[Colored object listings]

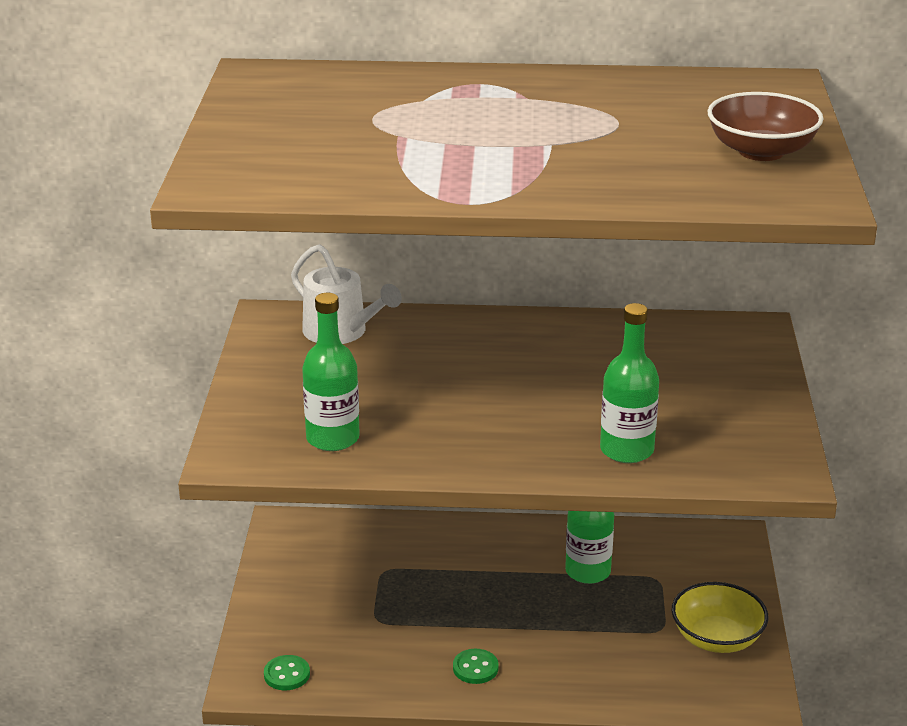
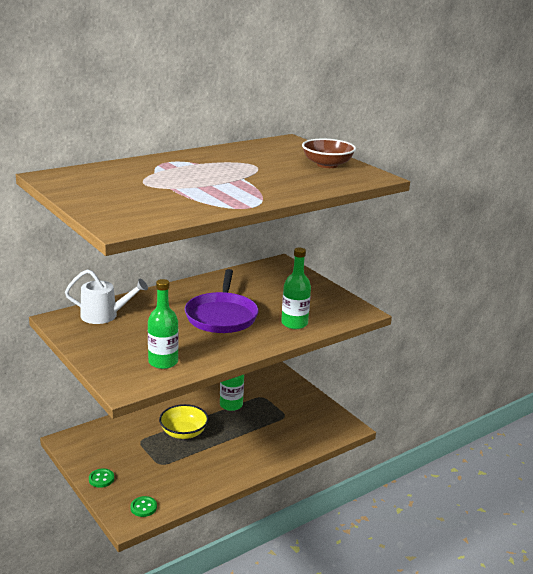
camera: 40 degrees left, 5 degrees down
green button [453,649,499,684] -> green button moved to [89,469,114,488]
yellow bowl [672,582,768,653] -> yellow bowl moved to [159,404,209,439]
none -> purple pan [185,269,259,333]

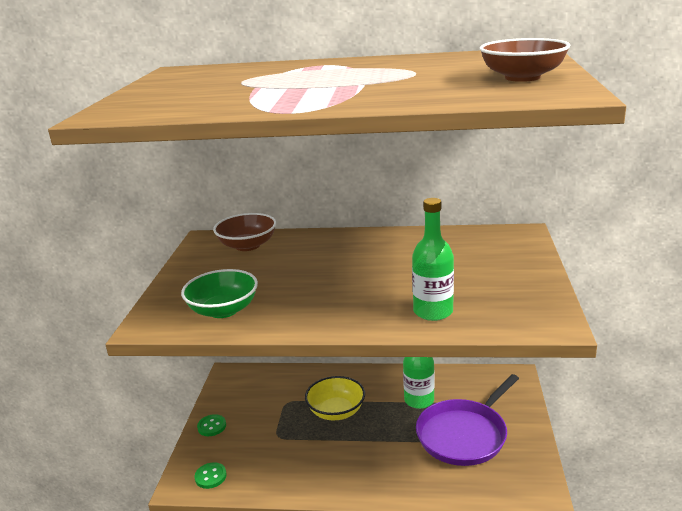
camera: 45 degrees right, 0 degrees up
white watering can [65,269,148,324] -> brown bowl [213,213,277,251]
green bottle [148,279,179,369] -> green bowl [181,269,258,318]
purple pan [185,269,259,333] -> purple pan moved to [416,374,519,466]

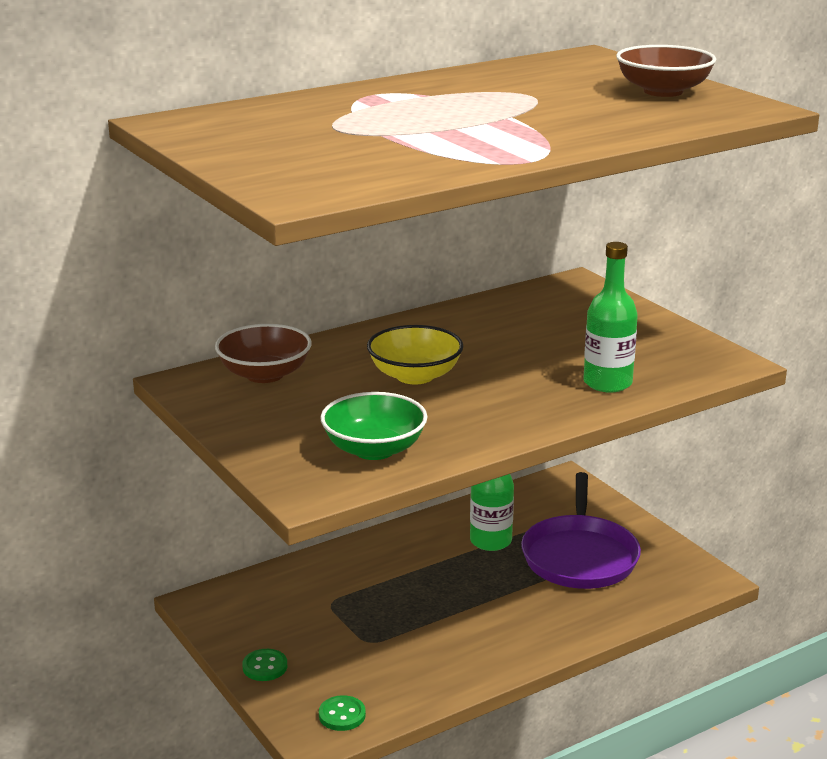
camera: 40 degrees left, 0 degrees up
yellow bowl [305,376,365,420] -> yellow bowl moved to [367,325,463,384]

§ **WORK REQUEST**: Output exactly the lines from the line with "white watering can" to the last line of the records, including both, and leave every picture out.

§ **EXERCISE RESPONSE**:
white watering can [65,269,148,324] -> brown bowl [213,213,277,251]
green bottle [148,279,179,369] -> green bowl [181,269,258,318]
purple pan [185,269,259,333] -> purple pan moved to [416,374,519,466]

camera: 40 degrees left, 0 degrees up
yellow bowl [305,376,365,420] -> yellow bowl moved to [367,325,463,384]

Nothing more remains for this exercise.